#### SET EXERCISE
Please copy the listing from its first line through the line that contains "purple rectangle: moved", switching every "gray hexagon" to "silver hexagon". Leave everything else unchanged.

* Start RAW DATA *

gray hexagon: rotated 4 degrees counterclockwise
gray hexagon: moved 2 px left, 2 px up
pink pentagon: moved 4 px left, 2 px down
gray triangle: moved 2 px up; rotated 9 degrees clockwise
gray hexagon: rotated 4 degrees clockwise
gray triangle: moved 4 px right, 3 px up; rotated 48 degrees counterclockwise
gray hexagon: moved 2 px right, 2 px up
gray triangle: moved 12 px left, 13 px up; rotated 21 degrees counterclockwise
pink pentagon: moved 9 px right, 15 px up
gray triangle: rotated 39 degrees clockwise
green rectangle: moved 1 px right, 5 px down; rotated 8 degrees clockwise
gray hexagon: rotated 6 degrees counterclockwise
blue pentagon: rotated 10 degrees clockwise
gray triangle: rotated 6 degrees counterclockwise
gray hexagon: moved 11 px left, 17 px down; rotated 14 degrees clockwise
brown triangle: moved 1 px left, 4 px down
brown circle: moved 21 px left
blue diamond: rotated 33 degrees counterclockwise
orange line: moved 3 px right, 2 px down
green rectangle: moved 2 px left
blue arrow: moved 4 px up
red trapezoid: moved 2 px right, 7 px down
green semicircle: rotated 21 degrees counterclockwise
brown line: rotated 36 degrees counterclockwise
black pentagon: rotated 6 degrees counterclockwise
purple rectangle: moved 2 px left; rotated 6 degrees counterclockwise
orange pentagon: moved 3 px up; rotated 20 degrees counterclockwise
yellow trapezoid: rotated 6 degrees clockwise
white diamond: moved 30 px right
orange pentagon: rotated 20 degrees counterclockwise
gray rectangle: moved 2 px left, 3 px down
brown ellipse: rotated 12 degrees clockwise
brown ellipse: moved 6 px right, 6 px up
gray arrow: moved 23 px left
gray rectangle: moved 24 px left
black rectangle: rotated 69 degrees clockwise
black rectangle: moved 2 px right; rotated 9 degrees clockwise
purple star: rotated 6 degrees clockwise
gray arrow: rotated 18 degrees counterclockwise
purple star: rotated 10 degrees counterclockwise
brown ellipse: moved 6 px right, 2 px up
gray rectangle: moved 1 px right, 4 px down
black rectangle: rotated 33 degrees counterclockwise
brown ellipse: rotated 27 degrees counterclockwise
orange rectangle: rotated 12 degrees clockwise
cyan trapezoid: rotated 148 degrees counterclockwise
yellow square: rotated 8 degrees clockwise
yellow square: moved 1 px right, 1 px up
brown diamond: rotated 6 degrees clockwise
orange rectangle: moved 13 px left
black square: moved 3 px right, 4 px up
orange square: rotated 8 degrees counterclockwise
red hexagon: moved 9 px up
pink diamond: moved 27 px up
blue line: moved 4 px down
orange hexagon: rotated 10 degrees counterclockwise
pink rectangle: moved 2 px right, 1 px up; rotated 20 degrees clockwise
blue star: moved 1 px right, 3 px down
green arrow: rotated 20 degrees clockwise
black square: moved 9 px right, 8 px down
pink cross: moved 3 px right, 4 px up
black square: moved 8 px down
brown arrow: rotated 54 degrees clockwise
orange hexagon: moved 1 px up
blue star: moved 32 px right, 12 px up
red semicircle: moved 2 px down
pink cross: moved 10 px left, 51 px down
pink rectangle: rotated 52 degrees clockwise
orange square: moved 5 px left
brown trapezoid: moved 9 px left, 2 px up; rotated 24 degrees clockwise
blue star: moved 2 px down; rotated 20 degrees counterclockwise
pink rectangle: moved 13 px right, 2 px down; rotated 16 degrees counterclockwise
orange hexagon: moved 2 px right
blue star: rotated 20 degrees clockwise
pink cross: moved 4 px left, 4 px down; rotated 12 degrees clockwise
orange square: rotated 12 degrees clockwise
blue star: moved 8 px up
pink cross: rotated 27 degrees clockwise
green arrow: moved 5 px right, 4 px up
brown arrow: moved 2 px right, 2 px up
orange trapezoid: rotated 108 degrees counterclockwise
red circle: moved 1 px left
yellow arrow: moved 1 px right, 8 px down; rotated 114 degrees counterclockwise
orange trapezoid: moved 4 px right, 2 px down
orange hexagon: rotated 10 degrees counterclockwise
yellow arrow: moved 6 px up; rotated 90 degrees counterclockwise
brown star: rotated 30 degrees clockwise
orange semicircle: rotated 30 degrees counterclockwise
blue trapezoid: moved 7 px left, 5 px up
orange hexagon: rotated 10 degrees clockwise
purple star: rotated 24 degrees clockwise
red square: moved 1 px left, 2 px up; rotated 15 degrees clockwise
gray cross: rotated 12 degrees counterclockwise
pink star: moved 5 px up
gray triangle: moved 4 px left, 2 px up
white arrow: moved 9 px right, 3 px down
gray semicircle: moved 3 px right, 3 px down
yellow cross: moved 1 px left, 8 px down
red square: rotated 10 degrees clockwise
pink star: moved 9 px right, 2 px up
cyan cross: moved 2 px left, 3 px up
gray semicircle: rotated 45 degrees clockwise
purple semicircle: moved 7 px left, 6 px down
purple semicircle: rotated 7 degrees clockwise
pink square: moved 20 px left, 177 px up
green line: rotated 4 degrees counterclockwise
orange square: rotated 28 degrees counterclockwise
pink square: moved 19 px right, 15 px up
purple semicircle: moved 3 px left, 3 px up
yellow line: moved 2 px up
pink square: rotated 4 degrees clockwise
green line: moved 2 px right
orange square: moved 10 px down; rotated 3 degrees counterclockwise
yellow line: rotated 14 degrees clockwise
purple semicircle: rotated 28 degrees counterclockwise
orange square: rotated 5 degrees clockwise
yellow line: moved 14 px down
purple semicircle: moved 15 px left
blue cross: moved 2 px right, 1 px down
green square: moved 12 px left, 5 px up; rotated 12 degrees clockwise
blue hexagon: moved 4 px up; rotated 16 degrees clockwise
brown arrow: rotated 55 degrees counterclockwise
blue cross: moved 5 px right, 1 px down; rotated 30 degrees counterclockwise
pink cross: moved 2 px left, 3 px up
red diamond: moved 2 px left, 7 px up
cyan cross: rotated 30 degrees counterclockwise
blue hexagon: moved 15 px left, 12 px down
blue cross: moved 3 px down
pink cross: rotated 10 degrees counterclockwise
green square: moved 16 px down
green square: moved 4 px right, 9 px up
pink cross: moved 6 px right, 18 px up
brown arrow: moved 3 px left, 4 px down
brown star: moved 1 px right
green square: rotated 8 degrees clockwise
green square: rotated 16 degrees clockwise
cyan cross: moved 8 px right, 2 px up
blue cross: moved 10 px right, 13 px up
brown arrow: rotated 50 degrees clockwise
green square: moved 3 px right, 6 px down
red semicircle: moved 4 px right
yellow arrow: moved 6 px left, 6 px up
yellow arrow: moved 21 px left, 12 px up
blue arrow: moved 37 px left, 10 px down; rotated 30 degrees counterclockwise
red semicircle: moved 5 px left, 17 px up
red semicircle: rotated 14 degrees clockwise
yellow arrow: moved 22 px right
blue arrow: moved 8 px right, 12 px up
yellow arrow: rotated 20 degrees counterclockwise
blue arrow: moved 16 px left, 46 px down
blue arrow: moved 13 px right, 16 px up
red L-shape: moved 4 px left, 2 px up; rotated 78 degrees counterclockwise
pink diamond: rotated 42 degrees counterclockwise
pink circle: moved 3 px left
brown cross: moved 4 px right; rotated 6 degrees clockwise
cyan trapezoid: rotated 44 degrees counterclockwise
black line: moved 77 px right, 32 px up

* End RAW DATA *

#### REPLY TO THE EXERCISE
silver hexagon: rotated 4 degrees counterclockwise
silver hexagon: moved 2 px left, 2 px up
pink pentagon: moved 4 px left, 2 px down
gray triangle: moved 2 px up; rotated 9 degrees clockwise
silver hexagon: rotated 4 degrees clockwise
gray triangle: moved 4 px right, 3 px up; rotated 48 degrees counterclockwise
silver hexagon: moved 2 px right, 2 px up
gray triangle: moved 12 px left, 13 px up; rotated 21 degrees counterclockwise
pink pentagon: moved 9 px right, 15 px up
gray triangle: rotated 39 degrees clockwise
green rectangle: moved 1 px right, 5 px down; rotated 8 degrees clockwise
silver hexagon: rotated 6 degrees counterclockwise
blue pentagon: rotated 10 degrees clockwise
gray triangle: rotated 6 degrees counterclockwise
silver hexagon: moved 11 px left, 17 px down; rotated 14 degrees clockwise
brown triangle: moved 1 px left, 4 px down
brown circle: moved 21 px left
blue diamond: rotated 33 degrees counterclockwise
orange line: moved 3 px right, 2 px down
green rectangle: moved 2 px left
blue arrow: moved 4 px up
red trapezoid: moved 2 px right, 7 px down
green semicircle: rotated 21 degrees counterclockwise
brown line: rotated 36 degrees counterclockwise
black pentagon: rotated 6 degrees counterclockwise
purple rectangle: moved 2 px left; rotated 6 degrees counterclockwise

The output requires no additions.